## What this task involves
After locating the line that contains "purple kitoleto |", transcribe exactly that line and each one after it until the data ends, skipping pictures.

## Exercise data
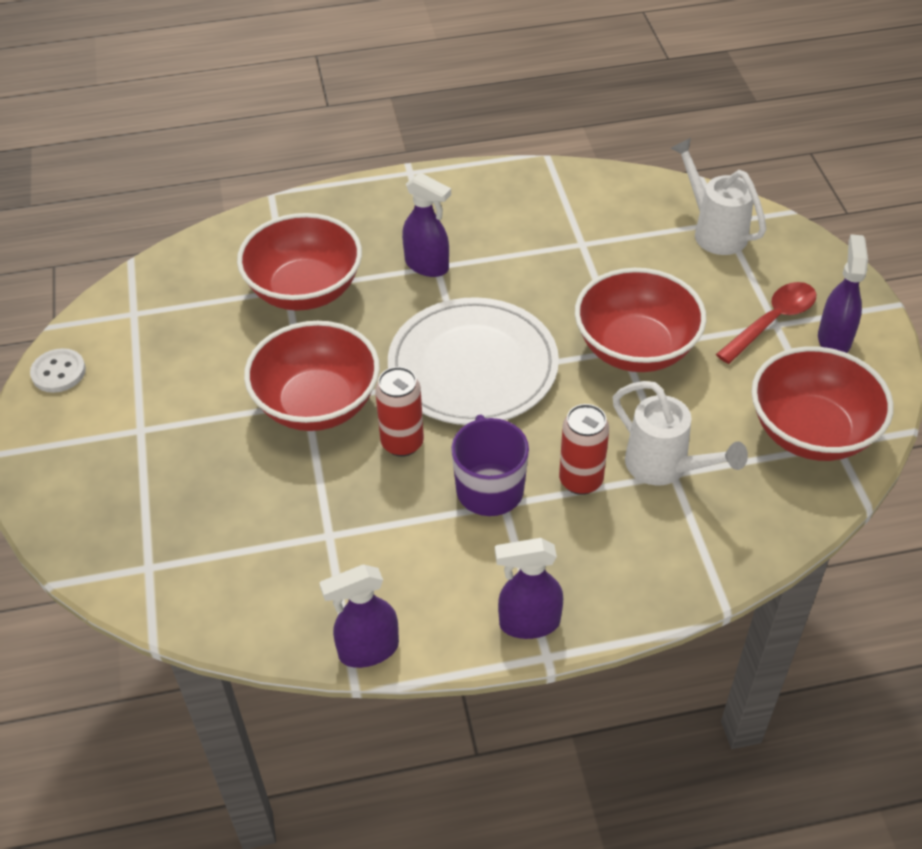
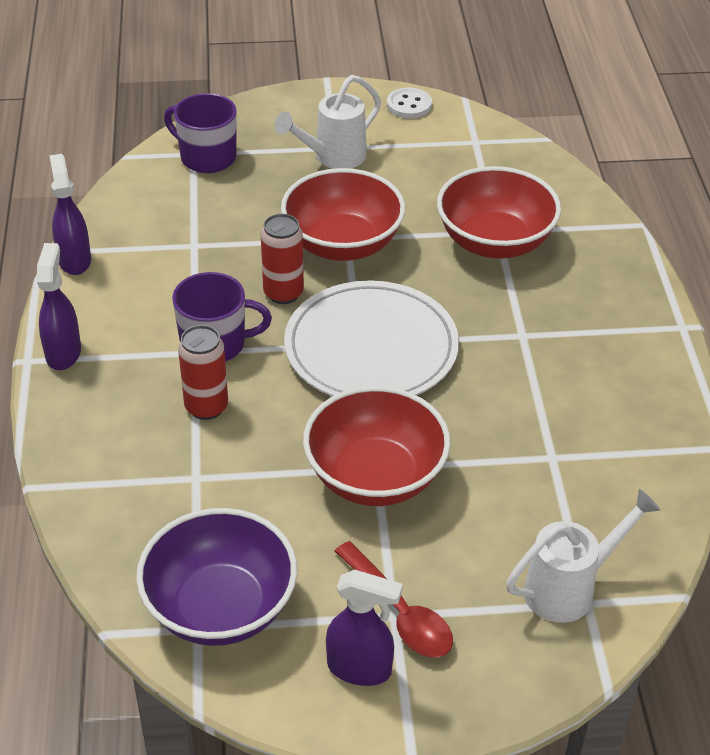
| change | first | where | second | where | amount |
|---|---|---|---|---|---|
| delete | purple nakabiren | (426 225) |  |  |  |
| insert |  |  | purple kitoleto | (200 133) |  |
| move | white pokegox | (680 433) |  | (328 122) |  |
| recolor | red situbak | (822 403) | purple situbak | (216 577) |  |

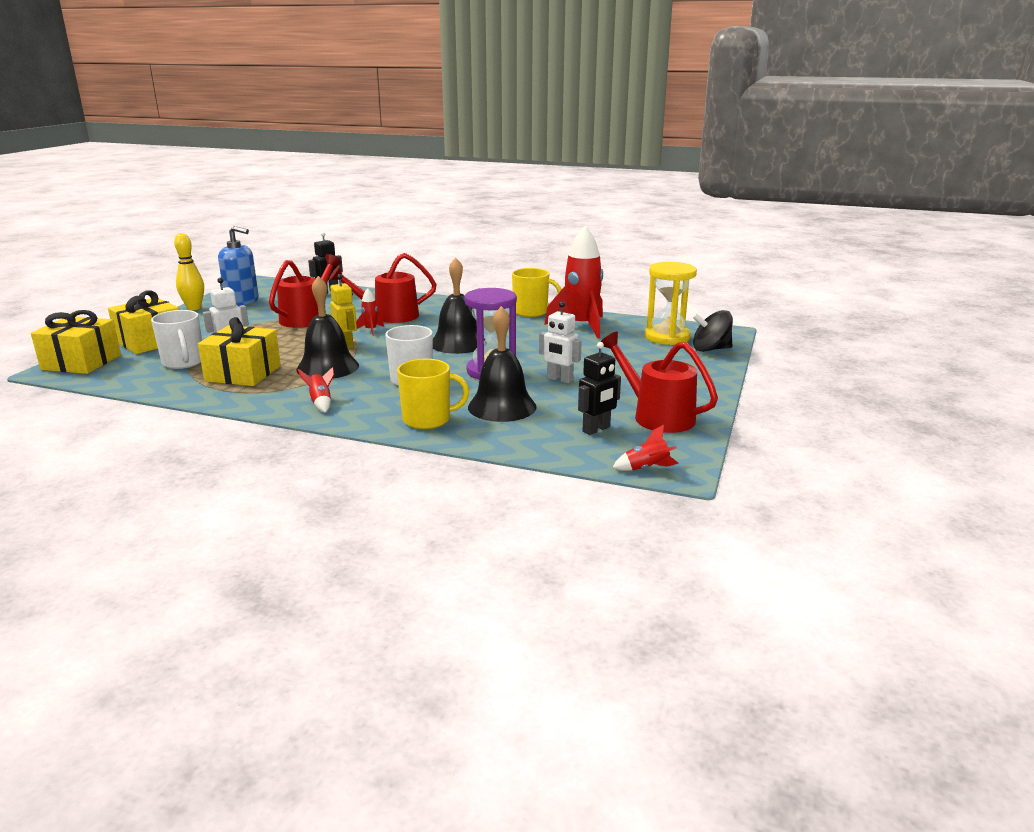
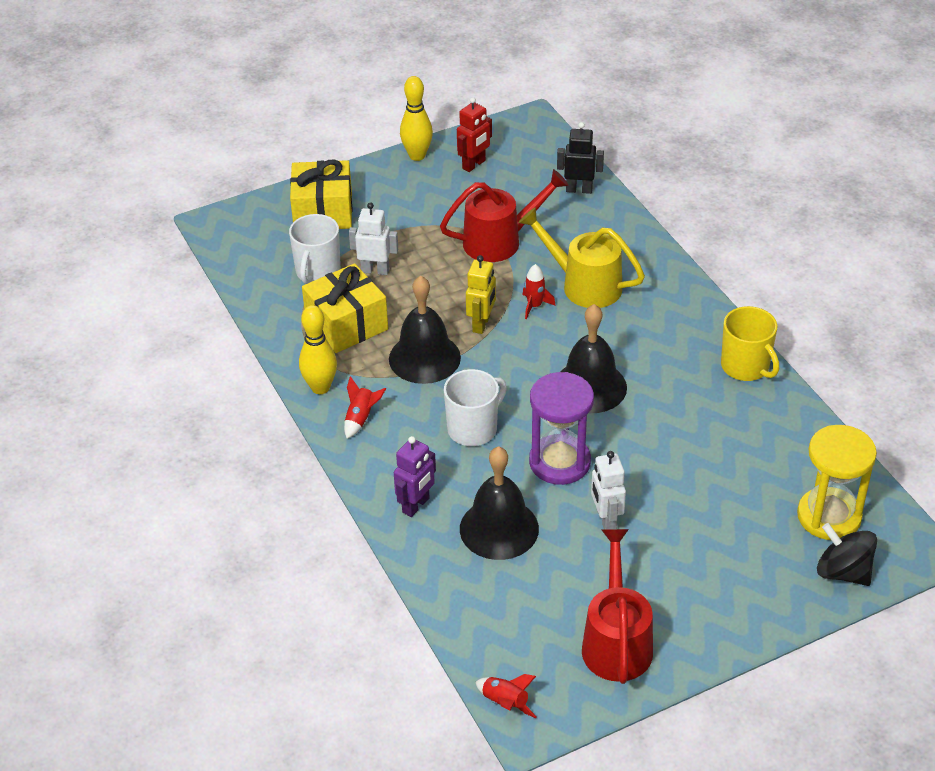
| change | first | where | second | where | amount |
|---|---|---|---|---|---|
| delete |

## Reply
| insert |  |  | purple kitoleto | (200 133) |  |
| move | white pokegox | (680 433) |  | (328 122) |  |
| recolor | red situbak | (822 403) | purple situbak | (216 577) |  |

| change | first | where | second | where | amount |
|---|---|---|---|---|---|
| delete |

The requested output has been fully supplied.